*WHAT YOU NEED TO DO*: Please return every line of the listing. Keep each one exact.

─── MATERIAL SHOWN

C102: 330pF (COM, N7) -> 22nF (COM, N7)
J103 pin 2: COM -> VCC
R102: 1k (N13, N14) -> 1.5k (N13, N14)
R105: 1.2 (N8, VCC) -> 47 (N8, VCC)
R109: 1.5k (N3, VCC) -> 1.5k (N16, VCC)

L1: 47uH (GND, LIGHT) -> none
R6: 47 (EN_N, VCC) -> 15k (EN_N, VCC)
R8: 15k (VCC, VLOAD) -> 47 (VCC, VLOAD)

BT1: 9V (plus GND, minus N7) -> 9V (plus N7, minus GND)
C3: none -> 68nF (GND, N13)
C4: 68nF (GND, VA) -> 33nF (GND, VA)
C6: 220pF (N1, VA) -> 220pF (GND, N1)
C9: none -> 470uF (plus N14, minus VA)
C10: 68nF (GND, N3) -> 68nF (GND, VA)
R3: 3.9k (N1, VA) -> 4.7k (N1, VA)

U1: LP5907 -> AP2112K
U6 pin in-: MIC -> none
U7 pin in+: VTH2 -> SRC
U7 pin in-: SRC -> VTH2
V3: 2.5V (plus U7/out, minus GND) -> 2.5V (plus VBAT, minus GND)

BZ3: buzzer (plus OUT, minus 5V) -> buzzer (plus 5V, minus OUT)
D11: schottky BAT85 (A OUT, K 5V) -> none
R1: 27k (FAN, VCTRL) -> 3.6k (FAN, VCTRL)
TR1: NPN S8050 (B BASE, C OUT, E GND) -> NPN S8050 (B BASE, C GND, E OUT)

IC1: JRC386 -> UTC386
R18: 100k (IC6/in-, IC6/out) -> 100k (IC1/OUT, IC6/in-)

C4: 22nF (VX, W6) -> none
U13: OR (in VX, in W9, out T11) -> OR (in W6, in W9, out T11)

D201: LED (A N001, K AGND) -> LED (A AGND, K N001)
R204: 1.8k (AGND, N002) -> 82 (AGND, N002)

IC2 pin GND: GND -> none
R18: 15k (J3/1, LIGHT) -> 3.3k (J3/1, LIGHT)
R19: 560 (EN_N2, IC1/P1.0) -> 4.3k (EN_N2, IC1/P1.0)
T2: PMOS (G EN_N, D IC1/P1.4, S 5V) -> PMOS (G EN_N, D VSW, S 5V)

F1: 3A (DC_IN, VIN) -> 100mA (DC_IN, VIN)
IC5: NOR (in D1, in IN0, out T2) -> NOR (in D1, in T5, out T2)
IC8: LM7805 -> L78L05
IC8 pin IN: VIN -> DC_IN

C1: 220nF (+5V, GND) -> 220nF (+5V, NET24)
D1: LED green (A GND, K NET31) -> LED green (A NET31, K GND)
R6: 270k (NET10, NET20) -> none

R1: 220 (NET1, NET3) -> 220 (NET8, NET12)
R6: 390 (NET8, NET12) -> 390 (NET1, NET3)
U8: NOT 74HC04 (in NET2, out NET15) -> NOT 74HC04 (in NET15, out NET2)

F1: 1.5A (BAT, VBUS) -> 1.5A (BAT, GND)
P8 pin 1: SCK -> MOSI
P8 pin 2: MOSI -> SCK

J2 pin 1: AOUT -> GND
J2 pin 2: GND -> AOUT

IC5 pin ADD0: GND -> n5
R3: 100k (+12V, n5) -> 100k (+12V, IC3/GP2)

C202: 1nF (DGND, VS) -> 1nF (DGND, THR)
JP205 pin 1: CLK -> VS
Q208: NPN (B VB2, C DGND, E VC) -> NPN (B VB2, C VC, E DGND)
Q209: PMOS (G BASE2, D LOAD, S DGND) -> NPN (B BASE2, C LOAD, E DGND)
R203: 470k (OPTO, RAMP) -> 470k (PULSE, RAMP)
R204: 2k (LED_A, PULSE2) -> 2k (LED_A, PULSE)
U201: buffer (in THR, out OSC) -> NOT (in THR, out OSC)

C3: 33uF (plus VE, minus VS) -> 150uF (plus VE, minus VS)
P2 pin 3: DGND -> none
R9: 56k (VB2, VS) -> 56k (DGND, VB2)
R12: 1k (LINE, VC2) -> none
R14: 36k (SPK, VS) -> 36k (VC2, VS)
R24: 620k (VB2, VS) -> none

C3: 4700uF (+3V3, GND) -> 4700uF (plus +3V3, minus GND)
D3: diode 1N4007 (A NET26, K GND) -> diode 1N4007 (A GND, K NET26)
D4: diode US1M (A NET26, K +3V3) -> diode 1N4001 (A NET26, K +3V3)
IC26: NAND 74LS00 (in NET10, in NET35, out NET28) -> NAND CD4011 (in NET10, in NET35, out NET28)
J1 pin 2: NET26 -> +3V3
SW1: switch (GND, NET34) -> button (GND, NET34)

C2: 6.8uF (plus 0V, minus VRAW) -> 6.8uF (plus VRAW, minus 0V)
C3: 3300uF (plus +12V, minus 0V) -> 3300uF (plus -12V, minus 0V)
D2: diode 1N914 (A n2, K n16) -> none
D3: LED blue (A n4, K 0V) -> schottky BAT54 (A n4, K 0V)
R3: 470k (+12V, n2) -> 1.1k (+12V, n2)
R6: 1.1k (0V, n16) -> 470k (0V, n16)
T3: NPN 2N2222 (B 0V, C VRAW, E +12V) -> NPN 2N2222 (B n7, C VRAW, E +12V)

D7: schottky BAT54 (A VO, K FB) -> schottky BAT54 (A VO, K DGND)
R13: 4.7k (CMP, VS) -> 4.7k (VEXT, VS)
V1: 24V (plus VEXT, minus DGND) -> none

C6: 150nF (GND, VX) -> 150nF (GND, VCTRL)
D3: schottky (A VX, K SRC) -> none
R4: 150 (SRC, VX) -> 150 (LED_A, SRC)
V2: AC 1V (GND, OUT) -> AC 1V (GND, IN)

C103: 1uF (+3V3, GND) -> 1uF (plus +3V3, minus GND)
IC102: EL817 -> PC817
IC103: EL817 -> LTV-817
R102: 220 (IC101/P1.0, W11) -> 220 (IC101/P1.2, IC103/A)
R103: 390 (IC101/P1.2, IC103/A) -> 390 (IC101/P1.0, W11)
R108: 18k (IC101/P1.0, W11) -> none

──────

*SOLUTION*:
C102: 330pF (COM, N7) -> 22nF (COM, N7)
J103 pin 2: COM -> VCC
R102: 1k (N13, N14) -> 1.5k (N13, N14)
R105: 1.2 (N8, VCC) -> 47 (N8, VCC)
R109: 1.5k (N3, VCC) -> 1.5k (N16, VCC)

L1: 47uH (GND, LIGHT) -> none
R6: 47 (EN_N, VCC) -> 15k (EN_N, VCC)
R8: 15k (VCC, VLOAD) -> 47 (VCC, VLOAD)

BT1: 9V (plus GND, minus N7) -> 9V (plus N7, minus GND)
C3: none -> 68nF (GND, N13)
C4: 68nF (GND, VA) -> 33nF (GND, VA)
C6: 220pF (N1, VA) -> 220pF (GND, N1)
C9: none -> 470uF (plus N14, minus VA)
C10: 68nF (GND, N3) -> 68nF (GND, VA)
R3: 3.9k (N1, VA) -> 4.7k (N1, VA)

U1: LP5907 -> AP2112K
U6 pin in-: MIC -> none
U7 pin in+: VTH2 -> SRC
U7 pin in-: SRC -> VTH2
V3: 2.5V (plus U7/out, minus GND) -> 2.5V (plus VBAT, minus GND)

BZ3: buzzer (plus OUT, minus 5V) -> buzzer (plus 5V, minus OUT)
D11: schottky BAT85 (A OUT, K 5V) -> none
R1: 27k (FAN, VCTRL) -> 3.6k (FAN, VCTRL)
TR1: NPN S8050 (B BASE, C OUT, E GND) -> NPN S8050 (B BASE, C GND, E OUT)

IC1: JRC386 -> UTC386
R18: 100k (IC6/in-, IC6/out) -> 100k (IC1/OUT, IC6/in-)

C4: 22nF (VX, W6) -> none
U13: OR (in VX, in W9, out T11) -> OR (in W6, in W9, out T11)

D201: LED (A N001, K AGND) -> LED (A AGND, K N001)
R204: 1.8k (AGND, N002) -> 82 (AGND, N002)

IC2 pin GND: GND -> none
R18: 15k (J3/1, LIGHT) -> 3.3k (J3/1, LIGHT)
R19: 560 (EN_N2, IC1/P1.0) -> 4.3k (EN_N2, IC1/P1.0)
T2: PMOS (G EN_N, D IC1/P1.4, S 5V) -> PMOS (G EN_N, D VSW, S 5V)

F1: 3A (DC_IN, VIN) -> 100mA (DC_IN, VIN)
IC5: NOR (in D1, in IN0, out T2) -> NOR (in D1, in T5, out T2)
IC8: LM7805 -> L78L05
IC8 pin IN: VIN -> DC_IN

C1: 220nF (+5V, GND) -> 220nF (+5V, NET24)
D1: LED green (A GND, K NET31) -> LED green (A NET31, K GND)
R6: 270k (NET10, NET20) -> none

R1: 220 (NET1, NET3) -> 220 (NET8, NET12)
R6: 390 (NET8, NET12) -> 390 (NET1, NET3)
U8: NOT 74HC04 (in NET2, out NET15) -> NOT 74HC04 (in NET15, out NET2)

F1: 1.5A (BAT, VBUS) -> 1.5A (BAT, GND)
P8 pin 1: SCK -> MOSI
P8 pin 2: MOSI -> SCK

J2 pin 1: AOUT -> GND
J2 pin 2: GND -> AOUT

IC5 pin ADD0: GND -> n5
R3: 100k (+12V, n5) -> 100k (+12V, IC3/GP2)

C202: 1nF (DGND, VS) -> 1nF (DGND, THR)
JP205 pin 1: CLK -> VS
Q208: NPN (B VB2, C DGND, E VC) -> NPN (B VB2, C VC, E DGND)
Q209: PMOS (G BASE2, D LOAD, S DGND) -> NPN (B BASE2, C LOAD, E DGND)
R203: 470k (OPTO, RAMP) -> 470k (PULSE, RAMP)
R204: 2k (LED_A, PULSE2) -> 2k (LED_A, PULSE)
U201: buffer (in THR, out OSC) -> NOT (in THR, out OSC)

C3: 33uF (plus VE, minus VS) -> 150uF (plus VE, minus VS)
P2 pin 3: DGND -> none
R9: 56k (VB2, VS) -> 56k (DGND, VB2)
R12: 1k (LINE, VC2) -> none
R14: 36k (SPK, VS) -> 36k (VC2, VS)
R24: 620k (VB2, VS) -> none

C3: 4700uF (+3V3, GND) -> 4700uF (plus +3V3, minus GND)
D3: diode 1N4007 (A NET26, K GND) -> diode 1N4007 (A GND, K NET26)
D4: diode US1M (A NET26, K +3V3) -> diode 1N4001 (A NET26, K +3V3)
IC26: NAND 74LS00 (in NET10, in NET35, out NET28) -> NAND CD4011 (in NET10, in NET35, out NET28)
J1 pin 2: NET26 -> +3V3
SW1: switch (GND, NET34) -> button (GND, NET34)

C2: 6.8uF (plus 0V, minus VRAW) -> 6.8uF (plus VRAW, minus 0V)
C3: 3300uF (plus +12V, minus 0V) -> 3300uF (plus -12V, minus 0V)
D2: diode 1N914 (A n2, K n16) -> none
D3: LED blue (A n4, K 0V) -> schottky BAT54 (A n4, K 0V)
R3: 470k (+12V, n2) -> 1.1k (+12V, n2)
R6: 1.1k (0V, n16) -> 470k (0V, n16)
T3: NPN 2N2222 (B 0V, C VRAW, E +12V) -> NPN 2N2222 (B n7, C VRAW, E +12V)

D7: schottky BAT54 (A VO, K FB) -> schottky BAT54 (A VO, K DGND)
R13: 4.7k (CMP, VS) -> 4.7k (VEXT, VS)
V1: 24V (plus VEXT, minus DGND) -> none

C6: 150nF (GND, VX) -> 150nF (GND, VCTRL)
D3: schottky (A VX, K SRC) -> none
R4: 150 (SRC, VX) -> 150 (LED_A, SRC)
V2: AC 1V (GND, OUT) -> AC 1V (GND, IN)

C103: 1uF (+3V3, GND) -> 1uF (plus +3V3, minus GND)
IC102: EL817 -> PC817
IC103: EL817 -> LTV-817
R102: 220 (IC101/P1.0, W11) -> 220 (IC101/P1.2, IC103/A)
R103: 390 (IC101/P1.2, IC103/A) -> 390 (IC101/P1.0, W11)
R108: 18k (IC101/P1.0, W11) -> none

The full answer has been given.